Problem to work on:
Do any lines in the data below contain "camera"? If so, copy every one of them.

(Before-and-after object lists)
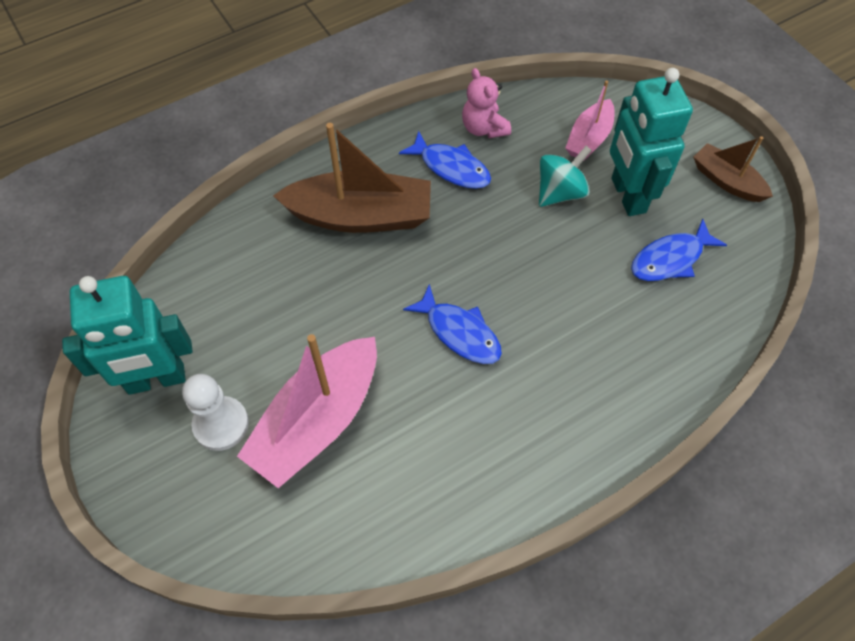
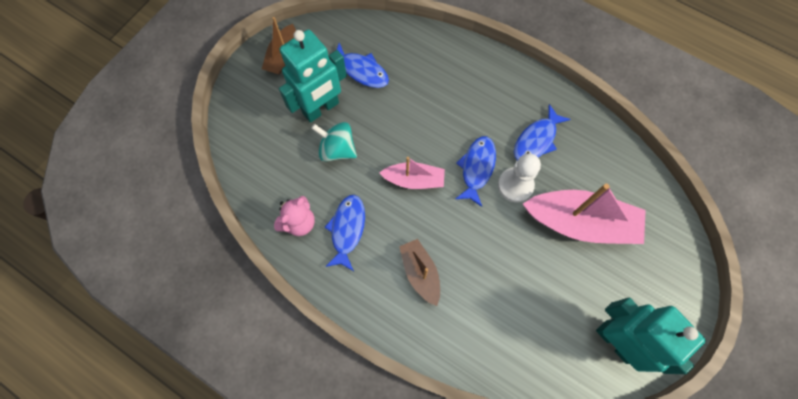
camera: 115 degrees left, 10 degrees up
(221, 424) = (617, 279): white pawn -> white pawn (515, 185)
(360, 216) = (420, 273): brown boat -> brown boat, size x0.56
(464, 429) = (536, 140): none -> blue fish
(589, 138) = (279, 148): pink boat -> pink boat (414, 180)

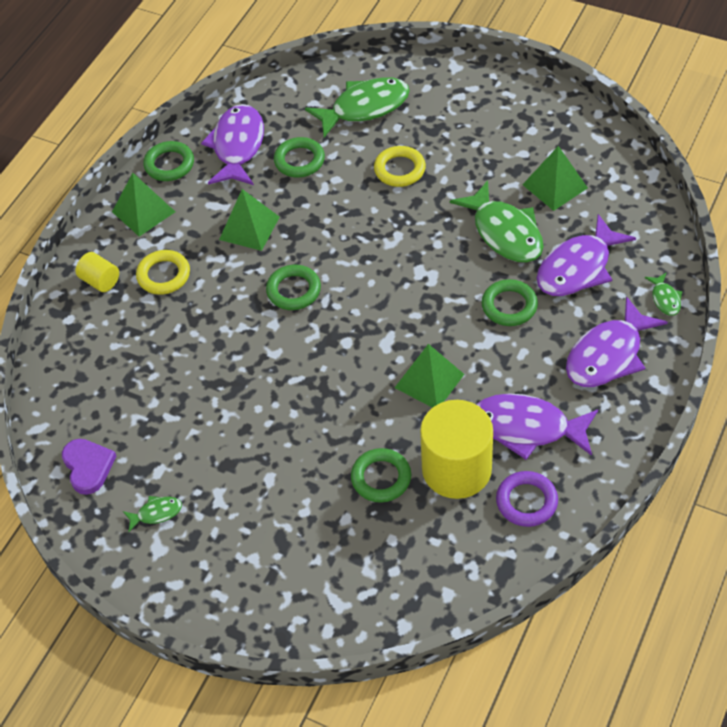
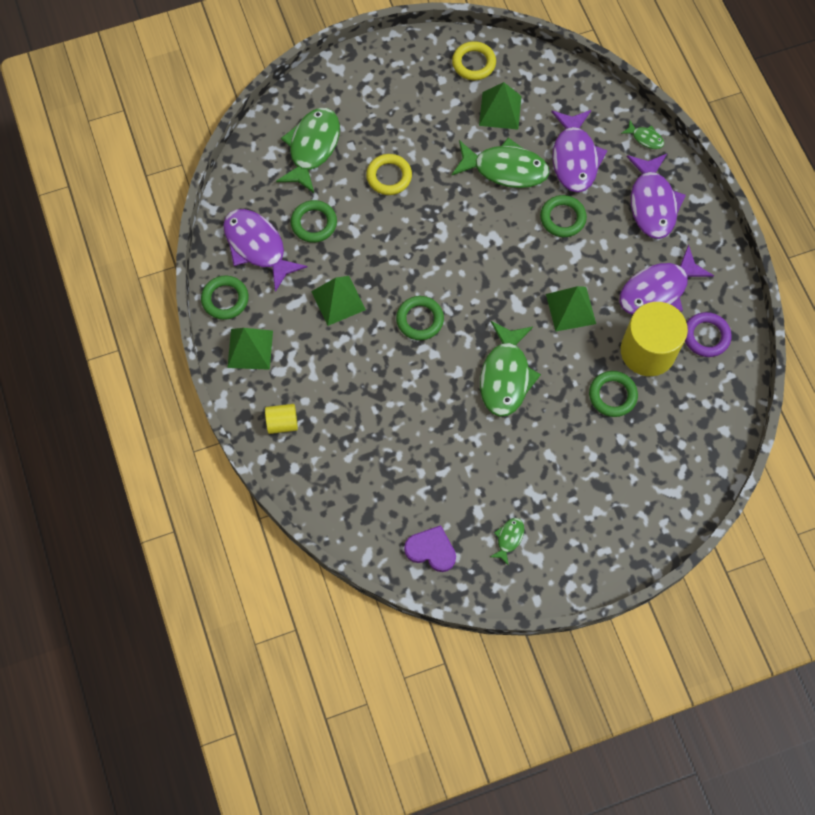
camera: 50 degrees left, 15 degrees up
(164, 275) = (321, 382): yellow ring -> yellow ring (473, 63)
(309, 387) = (505, 376): none -> green fish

Answer to the exercise:
camera: 115 degrees left, 10 degrees up
camera: 50 degrees left, 15 degrees up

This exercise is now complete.